● **ASSIGNMENT**: Exclude all pictures, then copy each of the records exactly as written.

Before-and-after scene images:
┄┄┄┄┄┄┄┄┄┄
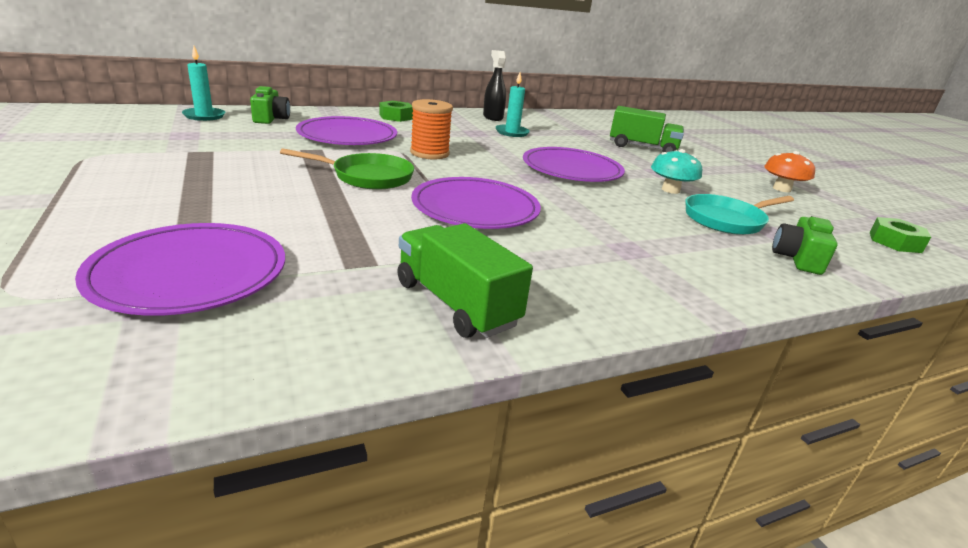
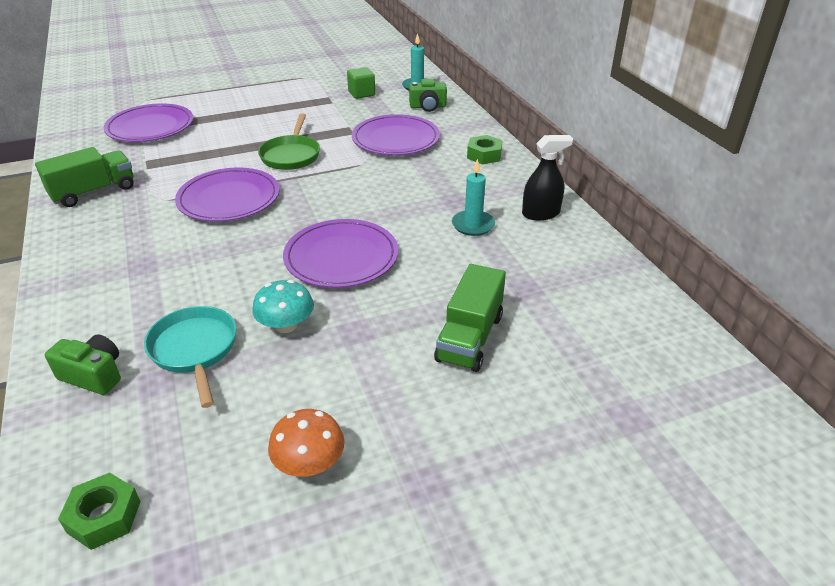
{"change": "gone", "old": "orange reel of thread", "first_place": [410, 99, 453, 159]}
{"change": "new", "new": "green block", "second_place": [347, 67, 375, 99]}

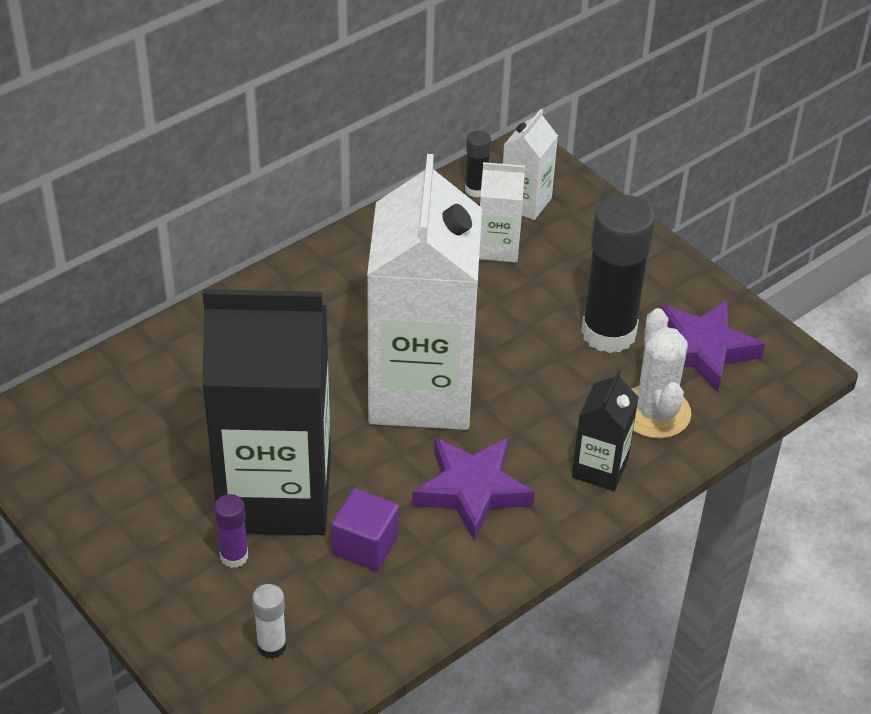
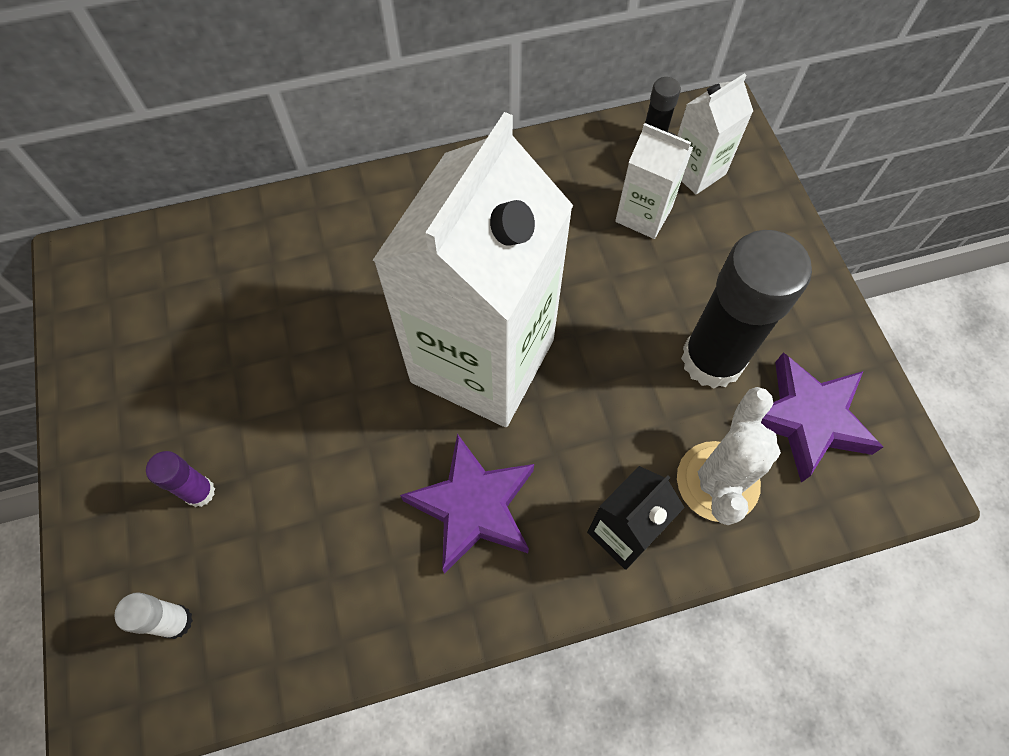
{"change": "gone", "old": "jet-black milk carton", "first_place": [202, 289, 331, 535]}
{"change": "gone", "old": "royal purple block", "first_place": [331, 488, 399, 570]}

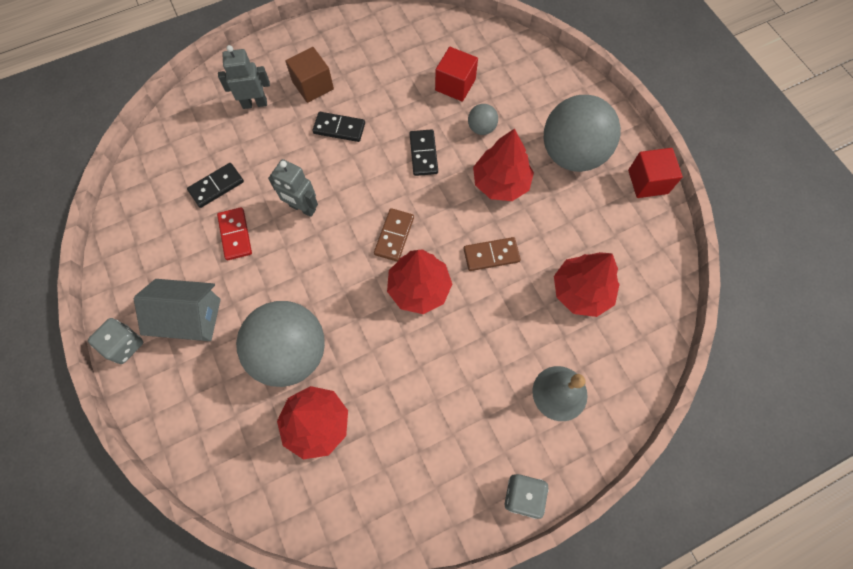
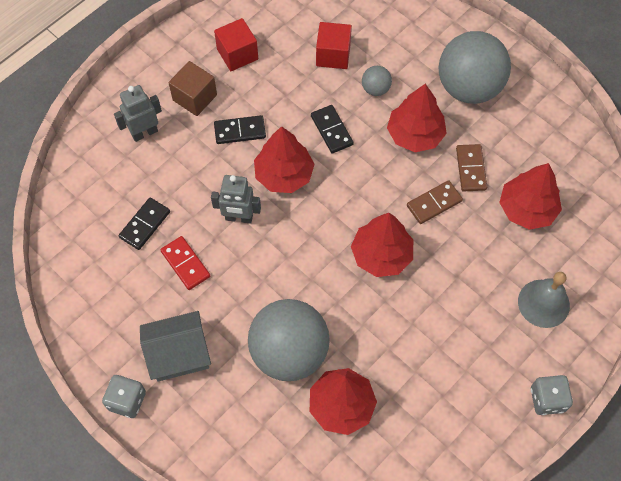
{"change": "shifted", "old": "scarlet block", "first_place": [628, 148, 683, 198], "second_place": [214, 18, 258, 71]}
{"change": "shifted", "old": "brown domino", "first_place": [374, 208, 414, 262], "second_place": [456, 144, 487, 192]}
{"change": "new", "new": "scarlet fir tree", "second_place": [254, 126, 315, 193]}

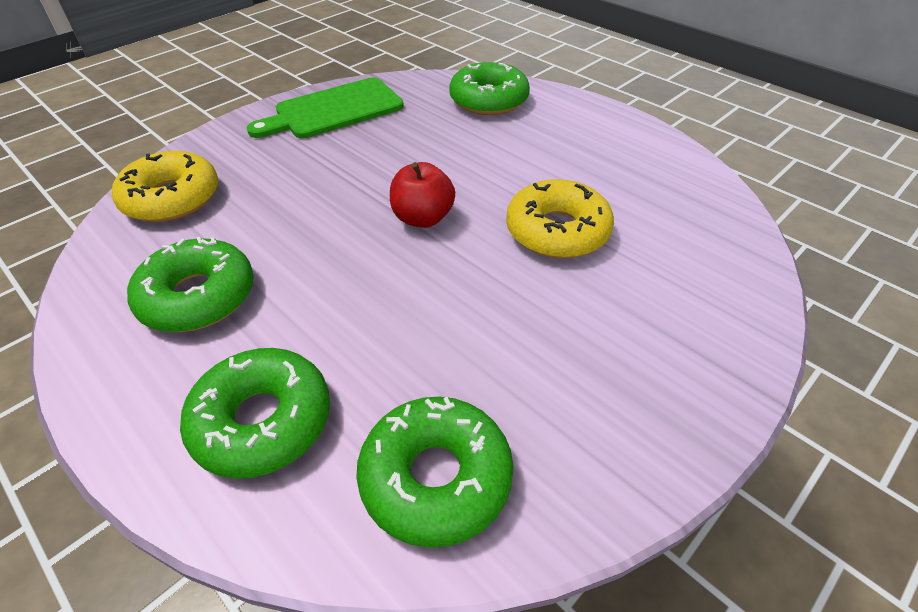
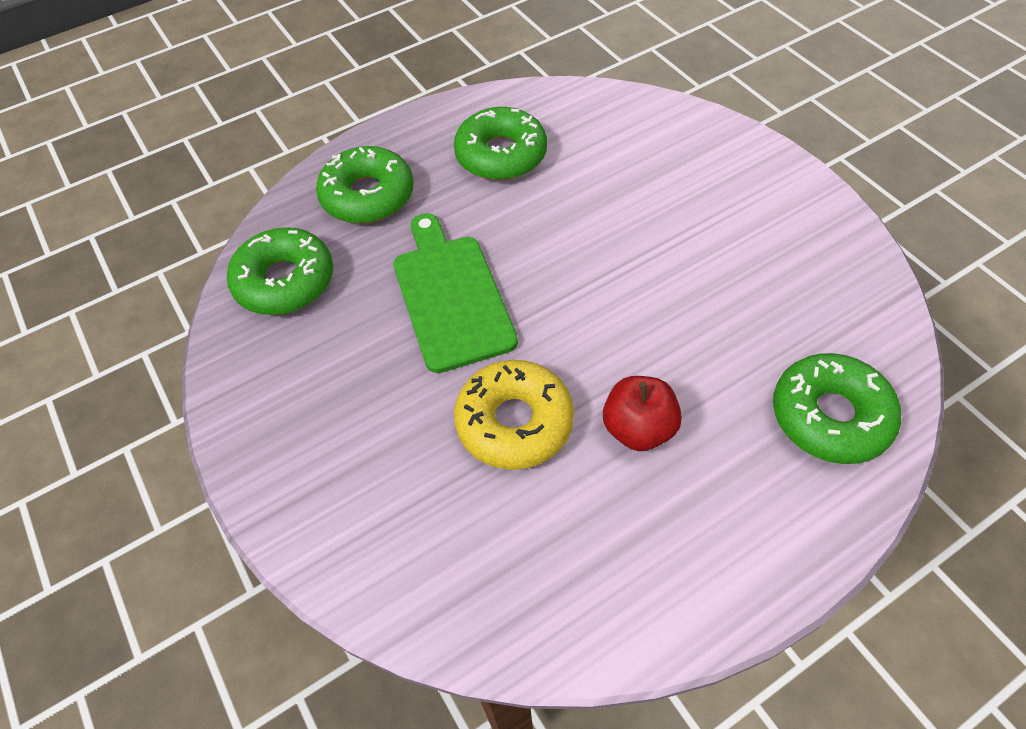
{"change": "shifted", "old": "green bread board", "first_place": [247, 77, 404, 138], "second_place": [393, 213, 518, 373]}
{"change": "gone", "old": "golden doughnut", "first_place": [112, 151, 218, 222]}
{"change": "shifted", "old": "scarlet apple fruit", "first_place": [390, 162, 455, 228], "second_place": [603, 376, 682, 451]}

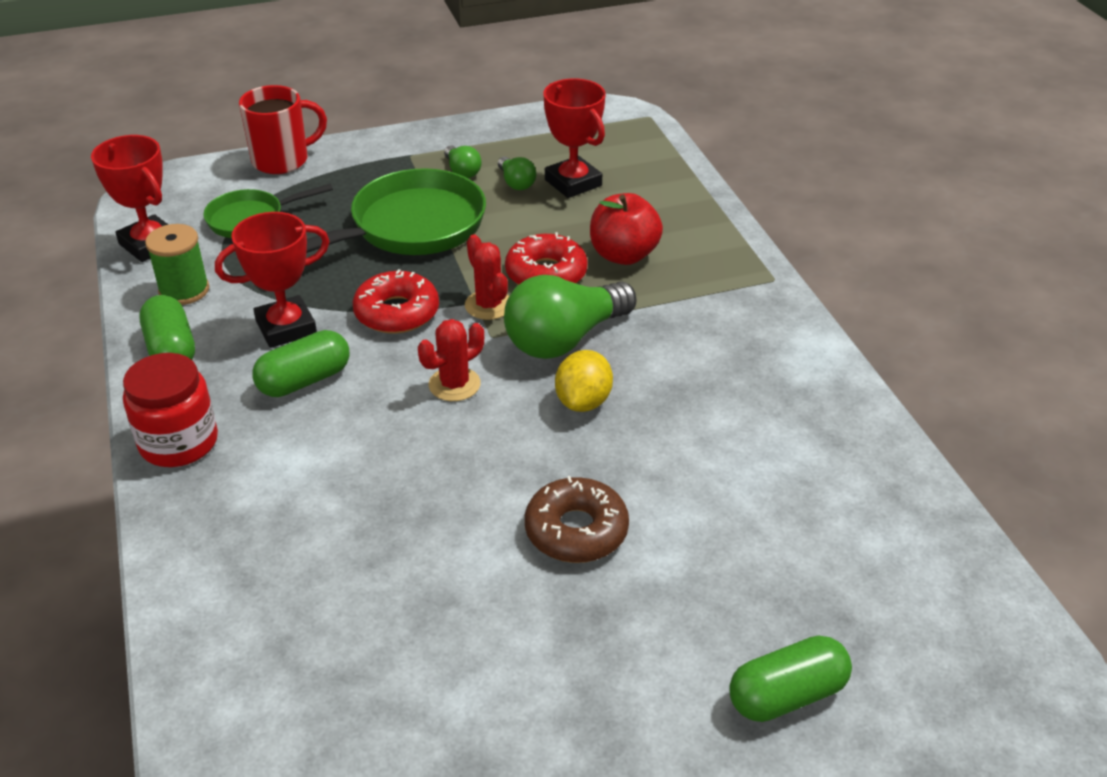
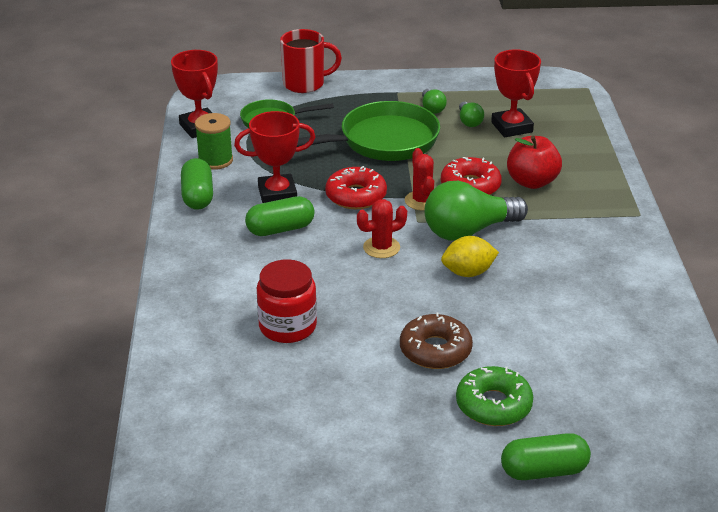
{"change": "rotated", "old": "golden citrus fruit", "first_place": [555, 350, 613, 412], "second_place": [441, 236, 499, 277], "degrees": 45}
{"change": "shifted", "old": "scarlet preserve jar", "first_place": [123, 353, 218, 467], "second_place": [257, 259, 317, 343]}
{"change": "new", "new": "green doughnut", "second_place": [456, 366, 533, 426]}

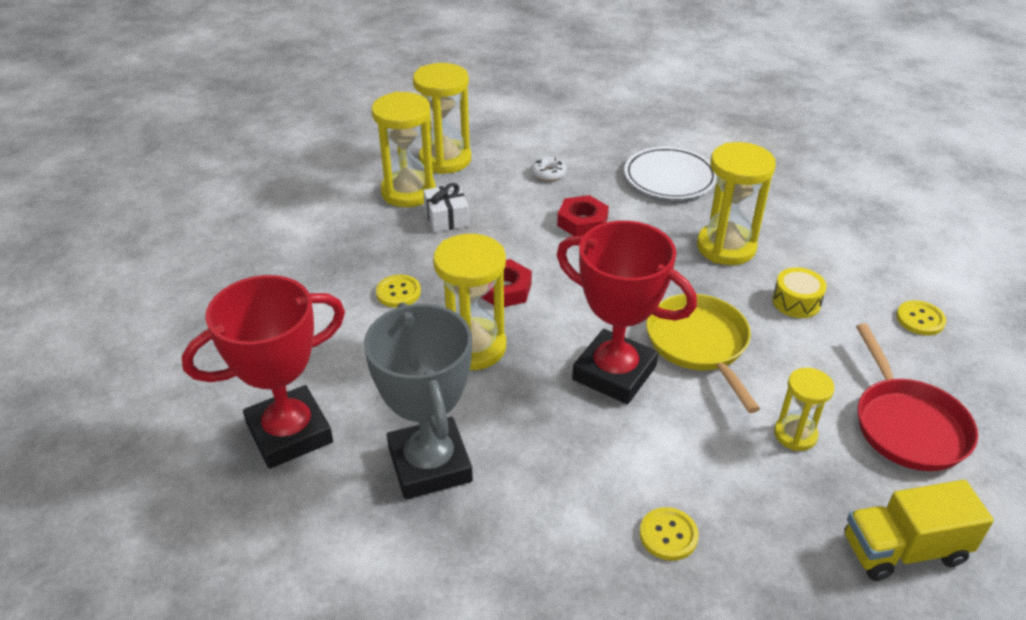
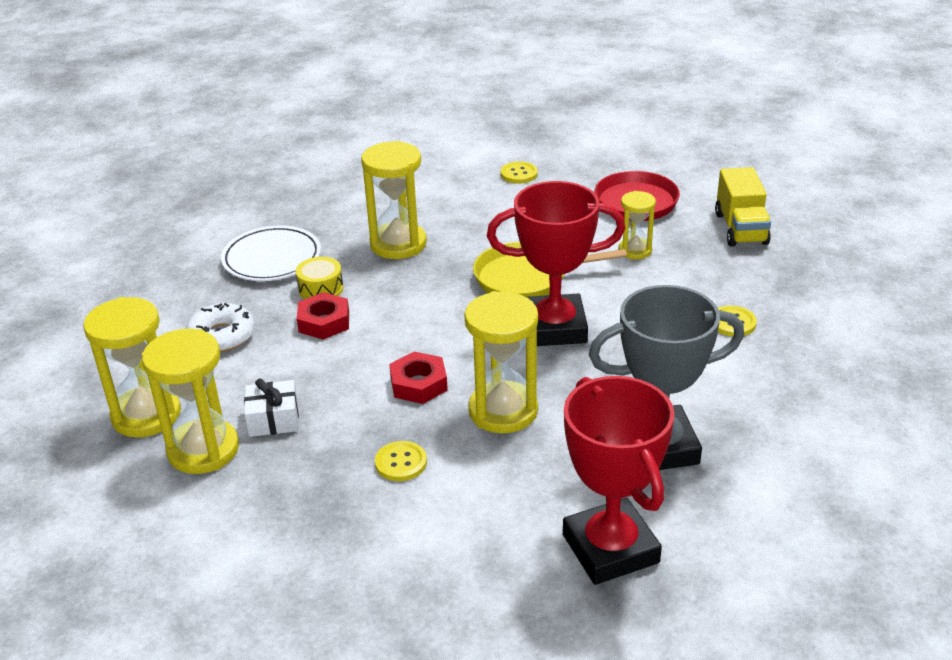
{"change": "scaled", "old": "snow-white doughnut", "first_place": [532, 157, 567, 181], "second_place": [186, 303, 255, 352], "factor": 1.65}
{"change": "rotated", "old": "scarlet trophy", "first_place": [557, 221, 697, 404], "second_place": [487, 181, 625, 346], "degrees": 45}
{"change": "shifted", "old": "golden drum", "first_place": [772, 267, 827, 318], "second_place": [296, 257, 343, 299]}

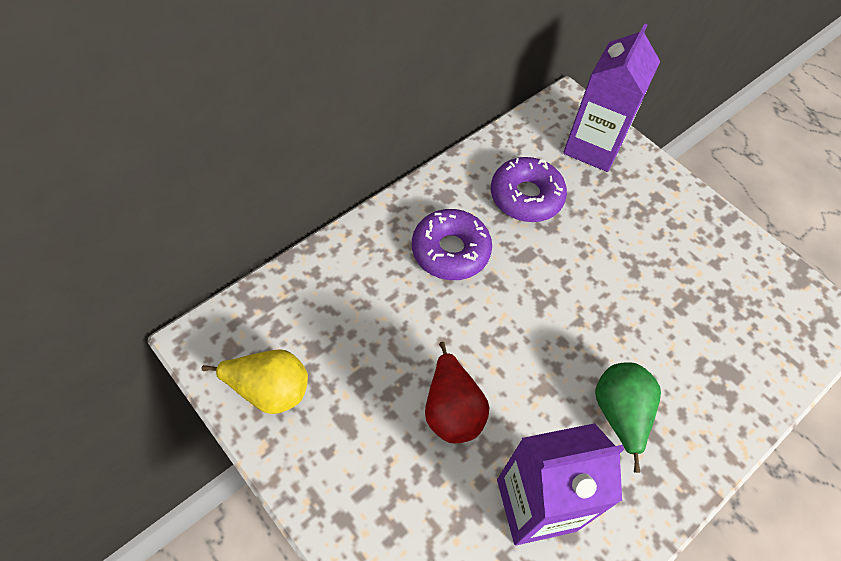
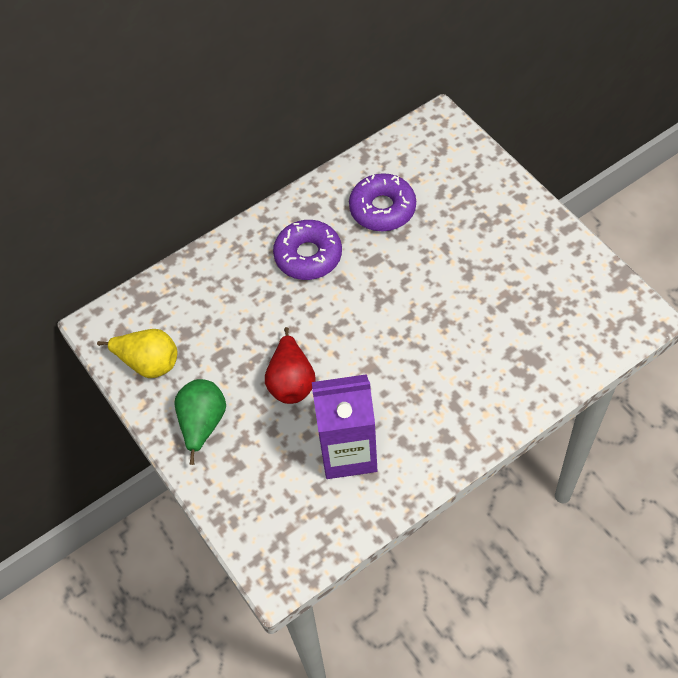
{"change": "gone", "old": "royal purple milk carton", "first_place": [563, 23, 660, 172]}
{"change": "shifted", "old": "green toy pear", "first_place": [595, 362, 661, 473], "second_place": [174, 379, 226, 465]}

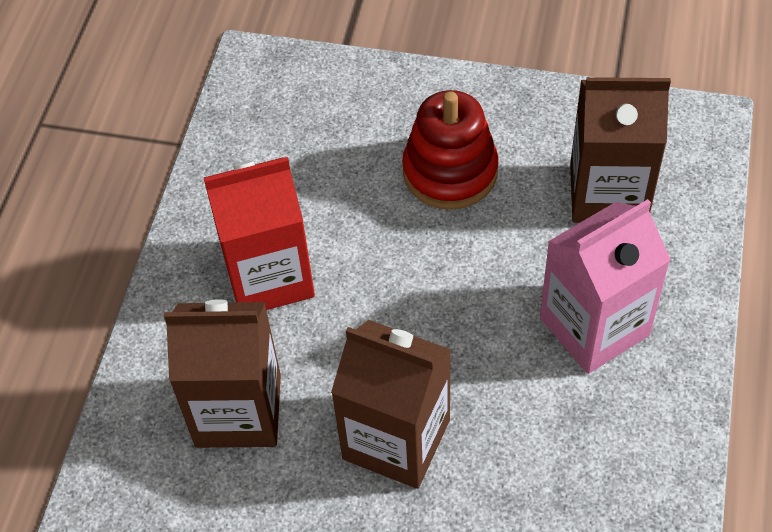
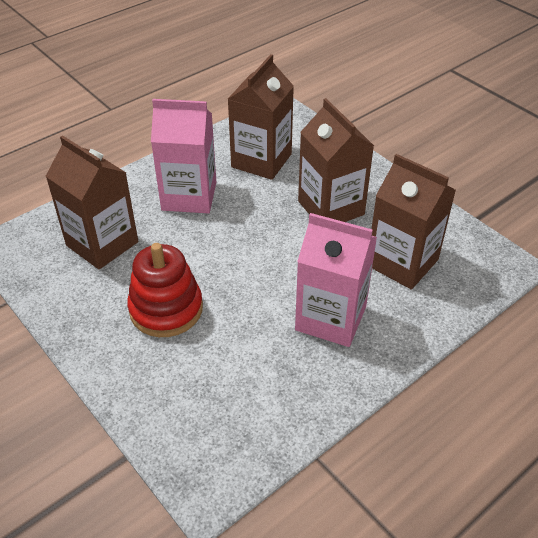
{"change": "repainted", "old": "scarlet milk carton", "new": "rose-pink milk carton", "first_place": [204, 157, 315, 310], "second_place": [295, 213, 377, 347]}
{"change": "new", "new": "brown milk carton", "second_place": [228, 54, 294, 180]}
┄┄┄┄┄┄┄┄┄┄
● **FINISHED TASK**:
{"change": "gone", "old": "orange reel of thread", "first_place": [410, 99, 453, 159]}
{"change": "new", "new": "green block", "second_place": [347, 67, 375, 99]}

{"change": "gone", "old": "jet-black milk carton", "first_place": [202, 289, 331, 535]}
{"change": "gone", "old": "royal purple block", "first_place": [331, 488, 399, 570]}

{"change": "shifted", "old": "scarlet block", "first_place": [628, 148, 683, 198], "second_place": [214, 18, 258, 71]}
{"change": "shifted", "old": "brown domino", "first_place": [374, 208, 414, 262], "second_place": [456, 144, 487, 192]}
{"change": "new", "new": "scarlet fir tree", "second_place": [254, 126, 315, 193]}

{"change": "shifted", "old": "green bread board", "first_place": [247, 77, 404, 138], "second_place": [393, 213, 518, 373]}
{"change": "gone", "old": "golden doughnut", "first_place": [112, 151, 218, 222]}
{"change": "shifted", "old": "scarlet apple fruit", "first_place": [390, 162, 455, 228], "second_place": [603, 376, 682, 451]}

{"change": "rotated", "old": "golden citrus fruit", "first_place": [555, 350, 613, 412], "second_place": [441, 236, 499, 277], "degrees": 45}
{"change": "shifted", "old": "scarlet preserve jar", "first_place": [123, 353, 218, 467], "second_place": [257, 259, 317, 343]}
{"change": "new", "new": "green doughnut", "second_place": [456, 366, 533, 426]}

{"change": "scaled", "old": "snow-white doughnut", "first_place": [532, 157, 567, 181], "second_place": [186, 303, 255, 352], "factor": 1.65}
{"change": "rotated", "old": "scarlet trophy", "first_place": [557, 221, 697, 404], "second_place": [487, 181, 625, 346], "degrees": 45}
{"change": "shifted", "old": "golden drum", "first_place": [772, 267, 827, 318], "second_place": [296, 257, 343, 299]}

{"change": "gone", "old": "royal purple milk carton", "first_place": [563, 23, 660, 172]}
{"change": "shifted", "old": "green toy pear", "first_place": [595, 362, 661, 473], "second_place": [174, 379, 226, 465]}

{"change": "repainted", "old": "scarlet milk carton", "new": "rose-pink milk carton", "first_place": [204, 157, 315, 310], "second_place": [295, 213, 377, 347]}
{"change": "new", "new": "brown milk carton", "second_place": [228, 54, 294, 180]}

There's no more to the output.